## [Input records]
==================================================
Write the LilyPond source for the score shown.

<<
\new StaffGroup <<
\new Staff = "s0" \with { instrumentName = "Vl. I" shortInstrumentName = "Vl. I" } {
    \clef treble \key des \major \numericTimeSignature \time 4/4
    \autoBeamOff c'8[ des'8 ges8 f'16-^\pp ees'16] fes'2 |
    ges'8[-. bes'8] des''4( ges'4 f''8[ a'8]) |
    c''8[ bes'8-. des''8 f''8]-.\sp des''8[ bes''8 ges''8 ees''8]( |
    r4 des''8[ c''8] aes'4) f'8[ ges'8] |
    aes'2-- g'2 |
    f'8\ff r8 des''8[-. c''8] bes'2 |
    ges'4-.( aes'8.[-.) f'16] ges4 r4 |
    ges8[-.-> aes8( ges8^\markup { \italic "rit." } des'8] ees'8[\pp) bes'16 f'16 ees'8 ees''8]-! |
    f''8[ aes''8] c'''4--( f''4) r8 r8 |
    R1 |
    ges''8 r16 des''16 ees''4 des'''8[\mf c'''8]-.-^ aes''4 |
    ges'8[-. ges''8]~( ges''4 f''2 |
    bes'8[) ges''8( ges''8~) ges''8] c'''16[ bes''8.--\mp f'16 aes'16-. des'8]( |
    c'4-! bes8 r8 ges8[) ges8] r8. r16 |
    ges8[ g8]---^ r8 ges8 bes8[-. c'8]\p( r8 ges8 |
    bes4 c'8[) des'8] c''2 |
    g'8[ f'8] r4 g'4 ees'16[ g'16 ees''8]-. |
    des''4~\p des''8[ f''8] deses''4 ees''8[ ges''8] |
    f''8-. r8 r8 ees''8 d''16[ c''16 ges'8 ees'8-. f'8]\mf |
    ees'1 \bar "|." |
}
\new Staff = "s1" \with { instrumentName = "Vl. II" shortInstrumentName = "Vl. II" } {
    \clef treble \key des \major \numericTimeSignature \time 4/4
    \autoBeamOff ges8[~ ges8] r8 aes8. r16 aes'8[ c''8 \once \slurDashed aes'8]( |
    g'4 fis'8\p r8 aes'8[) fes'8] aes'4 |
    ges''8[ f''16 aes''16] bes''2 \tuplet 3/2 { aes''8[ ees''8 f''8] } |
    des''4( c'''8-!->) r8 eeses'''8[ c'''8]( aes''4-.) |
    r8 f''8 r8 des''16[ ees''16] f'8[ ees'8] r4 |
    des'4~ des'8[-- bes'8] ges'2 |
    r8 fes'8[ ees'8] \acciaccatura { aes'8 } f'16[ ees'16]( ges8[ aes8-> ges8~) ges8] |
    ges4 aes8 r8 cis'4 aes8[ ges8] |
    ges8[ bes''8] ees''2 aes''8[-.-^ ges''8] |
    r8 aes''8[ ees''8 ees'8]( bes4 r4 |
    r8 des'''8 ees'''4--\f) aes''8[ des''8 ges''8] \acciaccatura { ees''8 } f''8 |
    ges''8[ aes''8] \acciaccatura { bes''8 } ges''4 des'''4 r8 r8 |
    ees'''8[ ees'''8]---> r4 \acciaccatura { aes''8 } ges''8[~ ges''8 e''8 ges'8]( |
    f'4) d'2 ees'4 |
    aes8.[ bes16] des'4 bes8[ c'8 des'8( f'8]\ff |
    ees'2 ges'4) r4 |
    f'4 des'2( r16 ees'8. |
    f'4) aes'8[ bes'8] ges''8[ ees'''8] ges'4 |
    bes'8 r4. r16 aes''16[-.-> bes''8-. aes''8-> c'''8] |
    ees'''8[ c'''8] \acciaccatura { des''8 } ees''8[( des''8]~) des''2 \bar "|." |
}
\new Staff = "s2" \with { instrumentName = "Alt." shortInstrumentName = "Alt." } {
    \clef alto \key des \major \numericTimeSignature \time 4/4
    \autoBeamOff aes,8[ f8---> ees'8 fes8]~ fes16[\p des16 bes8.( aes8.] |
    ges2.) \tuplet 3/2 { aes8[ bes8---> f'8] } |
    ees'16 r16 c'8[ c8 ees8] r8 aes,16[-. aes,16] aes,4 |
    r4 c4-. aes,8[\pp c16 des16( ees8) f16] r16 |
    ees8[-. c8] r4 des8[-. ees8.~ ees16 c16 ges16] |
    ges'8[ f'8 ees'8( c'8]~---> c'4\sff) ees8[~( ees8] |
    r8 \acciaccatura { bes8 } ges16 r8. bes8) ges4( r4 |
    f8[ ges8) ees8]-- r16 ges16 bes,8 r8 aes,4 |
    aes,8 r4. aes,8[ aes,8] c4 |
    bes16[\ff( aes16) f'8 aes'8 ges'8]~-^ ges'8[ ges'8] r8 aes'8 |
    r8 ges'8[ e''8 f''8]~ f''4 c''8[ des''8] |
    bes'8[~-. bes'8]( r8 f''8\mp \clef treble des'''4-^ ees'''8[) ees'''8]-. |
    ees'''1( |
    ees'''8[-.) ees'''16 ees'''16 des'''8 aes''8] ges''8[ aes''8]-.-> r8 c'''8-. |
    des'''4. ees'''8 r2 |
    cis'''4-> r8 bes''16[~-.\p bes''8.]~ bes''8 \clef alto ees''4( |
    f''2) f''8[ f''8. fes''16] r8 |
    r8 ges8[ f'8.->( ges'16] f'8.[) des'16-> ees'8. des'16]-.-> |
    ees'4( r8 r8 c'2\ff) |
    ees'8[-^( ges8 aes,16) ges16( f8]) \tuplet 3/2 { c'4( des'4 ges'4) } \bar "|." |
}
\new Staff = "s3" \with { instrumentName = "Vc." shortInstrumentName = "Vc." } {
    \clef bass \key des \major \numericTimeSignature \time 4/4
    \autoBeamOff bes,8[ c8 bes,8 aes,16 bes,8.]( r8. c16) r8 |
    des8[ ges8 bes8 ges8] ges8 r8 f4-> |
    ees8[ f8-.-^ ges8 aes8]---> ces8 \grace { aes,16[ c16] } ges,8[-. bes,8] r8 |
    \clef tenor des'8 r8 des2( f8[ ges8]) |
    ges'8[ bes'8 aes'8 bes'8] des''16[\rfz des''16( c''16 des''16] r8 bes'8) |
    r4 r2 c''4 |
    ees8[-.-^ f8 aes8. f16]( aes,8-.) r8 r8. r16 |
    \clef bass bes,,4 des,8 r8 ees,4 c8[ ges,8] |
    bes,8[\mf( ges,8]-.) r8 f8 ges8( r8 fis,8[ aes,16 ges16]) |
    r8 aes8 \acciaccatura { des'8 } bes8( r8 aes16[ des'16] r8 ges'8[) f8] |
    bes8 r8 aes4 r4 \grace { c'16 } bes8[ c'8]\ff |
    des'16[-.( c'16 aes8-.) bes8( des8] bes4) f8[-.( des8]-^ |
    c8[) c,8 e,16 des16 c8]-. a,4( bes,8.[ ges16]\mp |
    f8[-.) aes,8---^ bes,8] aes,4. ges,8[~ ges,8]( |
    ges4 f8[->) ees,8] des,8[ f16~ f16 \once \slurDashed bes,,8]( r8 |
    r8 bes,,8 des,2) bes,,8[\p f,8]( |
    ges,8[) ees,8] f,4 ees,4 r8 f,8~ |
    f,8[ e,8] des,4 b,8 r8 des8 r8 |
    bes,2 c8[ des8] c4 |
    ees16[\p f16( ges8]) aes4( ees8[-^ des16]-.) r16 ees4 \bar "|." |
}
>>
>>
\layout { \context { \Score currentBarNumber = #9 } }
==================================================
## [Directive]
Please tally how many lines in the records above contain the string "time" and reply with that number alone.

## [Exercise response]
4